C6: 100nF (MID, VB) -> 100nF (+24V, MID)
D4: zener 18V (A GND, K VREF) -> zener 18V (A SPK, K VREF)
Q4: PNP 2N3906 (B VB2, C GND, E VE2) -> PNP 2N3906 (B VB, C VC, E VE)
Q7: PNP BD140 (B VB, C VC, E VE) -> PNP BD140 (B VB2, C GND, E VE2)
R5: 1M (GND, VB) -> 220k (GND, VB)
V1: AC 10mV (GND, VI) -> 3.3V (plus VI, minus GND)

* * *

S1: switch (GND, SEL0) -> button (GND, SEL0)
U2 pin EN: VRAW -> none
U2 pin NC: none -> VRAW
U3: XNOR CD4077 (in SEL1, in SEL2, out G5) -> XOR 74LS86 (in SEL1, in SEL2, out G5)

> _Exercise_
What lines above contain the word "none"? Return each such line.

> _Expected output_
U2 pin EN: VRAW -> none
U2 pin NC: none -> VRAW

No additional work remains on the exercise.